### Task directions
Every line in the records below that holds the word "turquoise" is to be copied.

### Provided records
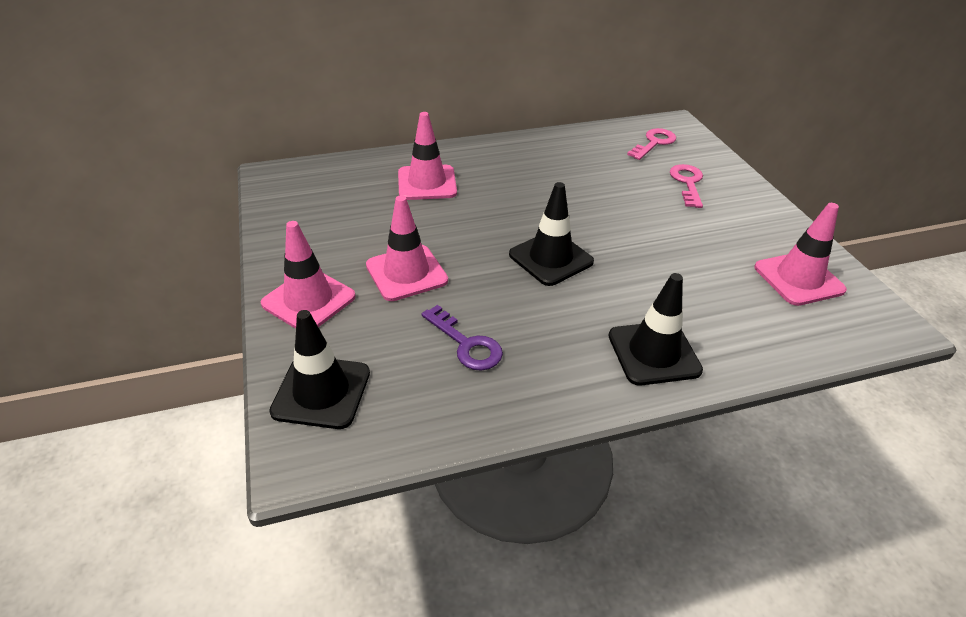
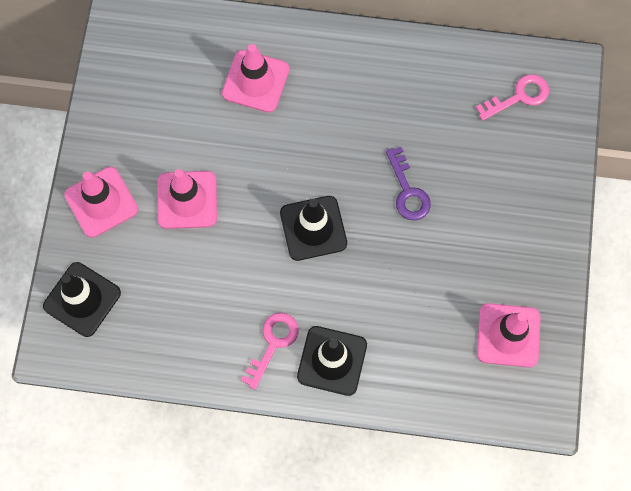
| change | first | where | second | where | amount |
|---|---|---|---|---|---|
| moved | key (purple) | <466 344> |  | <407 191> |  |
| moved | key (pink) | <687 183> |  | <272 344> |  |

* * *

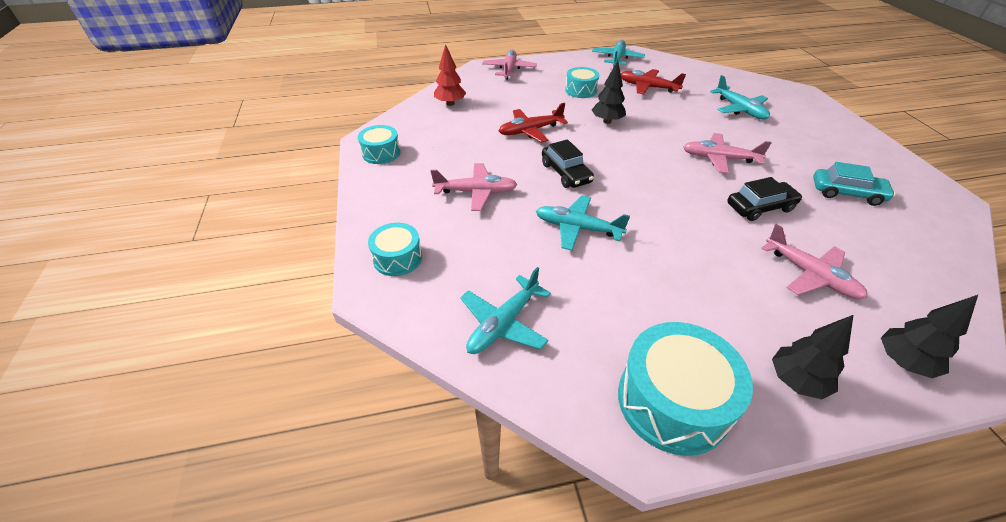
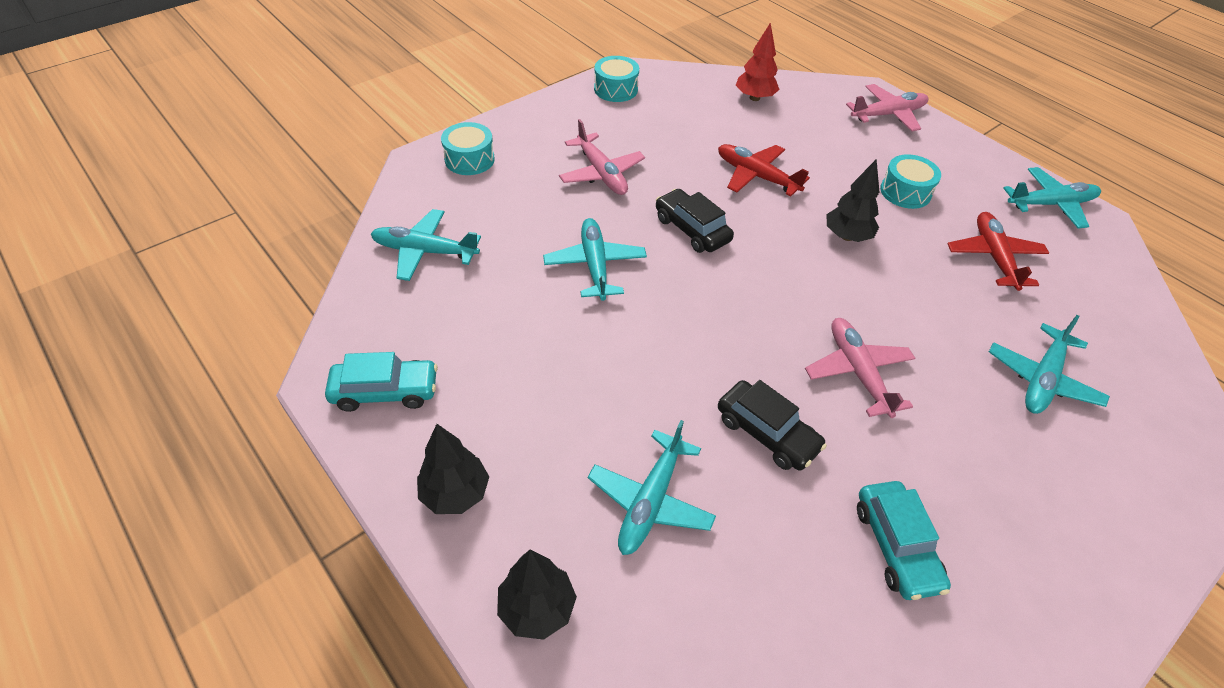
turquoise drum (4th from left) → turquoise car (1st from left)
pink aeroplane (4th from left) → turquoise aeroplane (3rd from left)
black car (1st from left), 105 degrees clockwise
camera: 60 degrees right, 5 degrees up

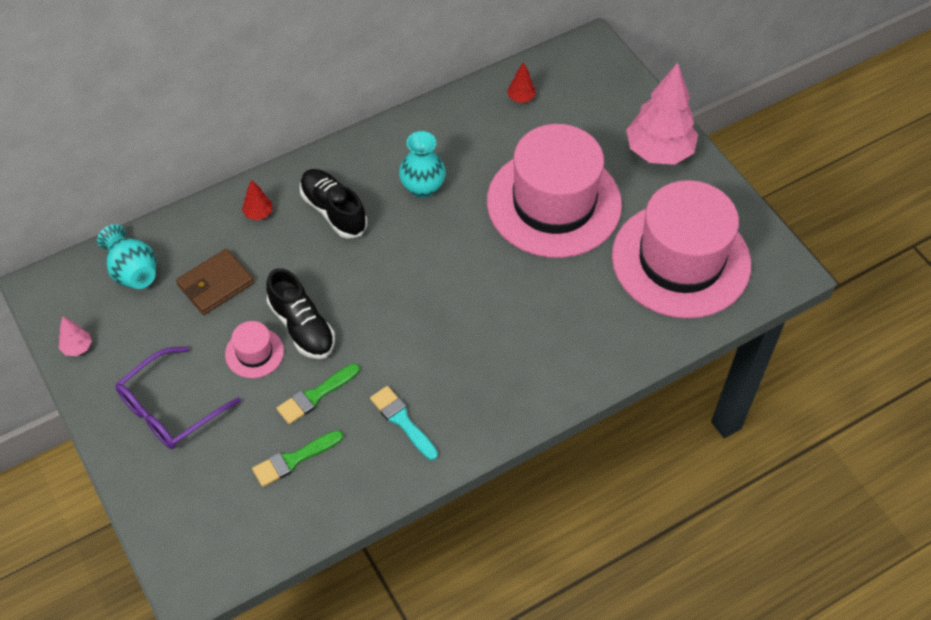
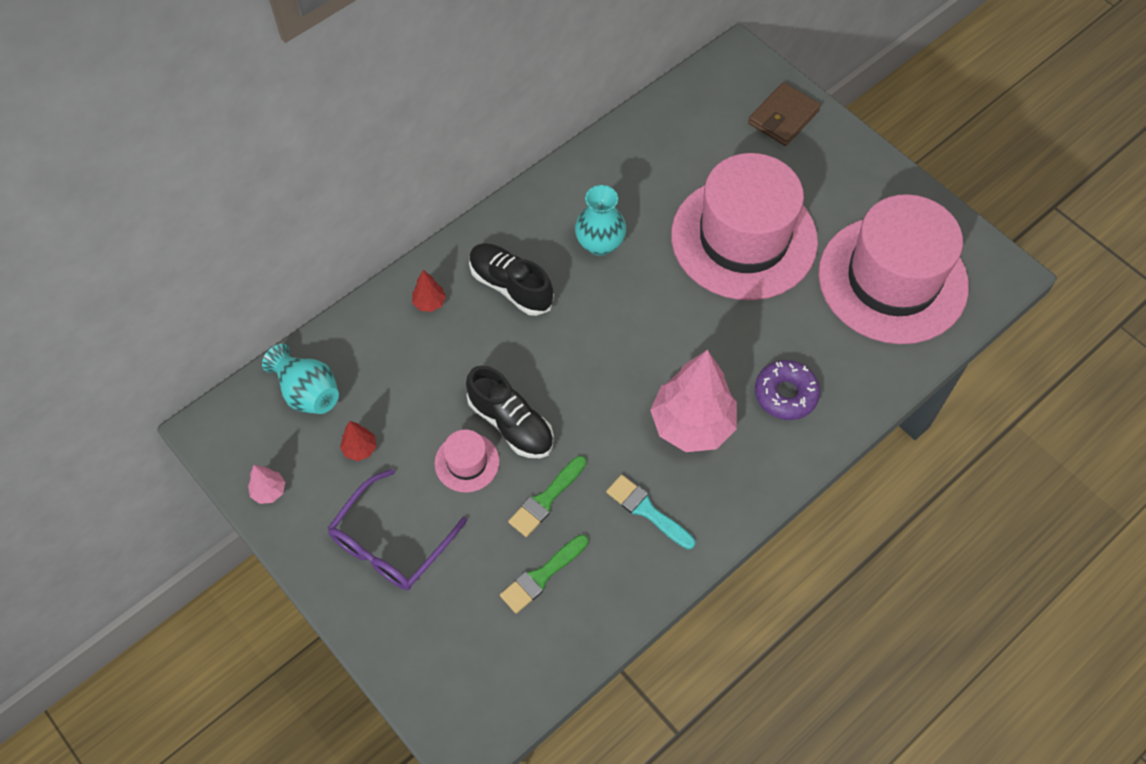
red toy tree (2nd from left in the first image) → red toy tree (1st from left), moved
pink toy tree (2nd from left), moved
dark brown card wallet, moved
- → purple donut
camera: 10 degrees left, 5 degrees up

### Answer to this problem
turquoise drum (4th from left) → turquoise car (1st from left)
pink aeroplane (4th from left) → turquoise aeroplane (3rd from left)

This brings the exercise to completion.